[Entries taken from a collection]
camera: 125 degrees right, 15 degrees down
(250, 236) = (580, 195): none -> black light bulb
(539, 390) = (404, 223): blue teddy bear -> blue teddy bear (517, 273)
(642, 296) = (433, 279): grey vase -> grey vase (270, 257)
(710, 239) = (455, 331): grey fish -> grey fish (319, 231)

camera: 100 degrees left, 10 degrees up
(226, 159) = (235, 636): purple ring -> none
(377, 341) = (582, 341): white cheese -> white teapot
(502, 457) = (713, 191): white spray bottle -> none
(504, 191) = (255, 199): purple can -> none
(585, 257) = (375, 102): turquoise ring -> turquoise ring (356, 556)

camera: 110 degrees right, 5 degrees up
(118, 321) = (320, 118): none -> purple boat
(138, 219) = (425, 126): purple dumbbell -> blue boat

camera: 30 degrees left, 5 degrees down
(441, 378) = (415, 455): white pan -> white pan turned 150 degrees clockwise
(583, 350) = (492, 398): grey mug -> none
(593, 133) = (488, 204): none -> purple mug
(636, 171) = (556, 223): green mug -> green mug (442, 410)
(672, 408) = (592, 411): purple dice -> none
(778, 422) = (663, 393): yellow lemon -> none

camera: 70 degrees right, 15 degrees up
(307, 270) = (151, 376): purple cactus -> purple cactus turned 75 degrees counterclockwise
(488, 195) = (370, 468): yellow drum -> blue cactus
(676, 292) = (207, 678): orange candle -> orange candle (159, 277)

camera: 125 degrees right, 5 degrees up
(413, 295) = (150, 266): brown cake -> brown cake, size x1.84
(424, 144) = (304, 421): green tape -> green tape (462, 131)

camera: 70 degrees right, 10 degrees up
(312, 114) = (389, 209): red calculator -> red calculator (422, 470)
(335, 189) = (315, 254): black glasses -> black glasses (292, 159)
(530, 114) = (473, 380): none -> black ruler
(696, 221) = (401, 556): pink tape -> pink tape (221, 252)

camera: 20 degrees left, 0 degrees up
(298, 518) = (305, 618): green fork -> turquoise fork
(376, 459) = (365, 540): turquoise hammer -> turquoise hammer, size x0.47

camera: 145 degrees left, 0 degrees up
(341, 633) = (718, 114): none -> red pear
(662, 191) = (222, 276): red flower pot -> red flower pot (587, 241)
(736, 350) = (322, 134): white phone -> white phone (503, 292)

▶ _WHAT THIS TASK INVOLVES_:
Set down each entry exactly as it appears above.

▶ _REPLY_:
camera: 125 degrees right, 15 degrees down
(250, 236) = (580, 195): none -> black light bulb
(539, 390) = (404, 223): blue teddy bear -> blue teddy bear (517, 273)
(642, 296) = (433, 279): grey vase -> grey vase (270, 257)
(710, 239) = (455, 331): grey fish -> grey fish (319, 231)

camera: 100 degrees left, 10 degrees up
(226, 159) = (235, 636): purple ring -> none
(377, 341) = (582, 341): white cheese -> white teapot
(502, 457) = (713, 191): white spray bottle -> none
(504, 191) = (255, 199): purple can -> none
(585, 257) = (375, 102): turquoise ring -> turquoise ring (356, 556)

camera: 110 degrees right, 5 degrees up
(118, 321) = (320, 118): none -> purple boat
(138, 219) = (425, 126): purple dumbbell -> blue boat

camera: 30 degrees left, 5 degrees down
(441, 378) = (415, 455): white pan -> white pan turned 150 degrees clockwise
(583, 350) = (492, 398): grey mug -> none
(593, 133) = (488, 204): none -> purple mug
(636, 171) = (556, 223): green mug -> green mug (442, 410)
(672, 408) = (592, 411): purple dice -> none
(778, 422) = (663, 393): yellow lemon -> none

camera: 70 degrees right, 15 degrees up
(307, 270) = (151, 376): purple cactus -> purple cactus turned 75 degrees counterclockwise
(488, 195) = (370, 468): yellow drum -> blue cactus
(676, 292) = (207, 678): orange candle -> orange candle (159, 277)

camera: 125 degrees right, 5 degrees up
(413, 295) = (150, 266): brown cake -> brown cake, size x1.84
(424, 144) = (304, 421): green tape -> green tape (462, 131)

camera: 70 degrees right, 10 degrees up
(312, 114) = (389, 209): red calculator -> red calculator (422, 470)
(335, 189) = (315, 254): black glasses -> black glasses (292, 159)
(530, 114) = (473, 380): none -> black ruler
(696, 221) = (401, 556): pink tape -> pink tape (221, 252)

camera: 20 degrees left, 0 degrees up
(298, 518) = (305, 618): green fork -> turquoise fork
(376, 459) = (365, 540): turquoise hammer -> turquoise hammer, size x0.47

camera: 145 degrees left, 0 degrees up
(341, 633) = (718, 114): none -> red pear
(662, 191) = (222, 276): red flower pot -> red flower pot (587, 241)
(736, 350) = (322, 134): white phone -> white phone (503, 292)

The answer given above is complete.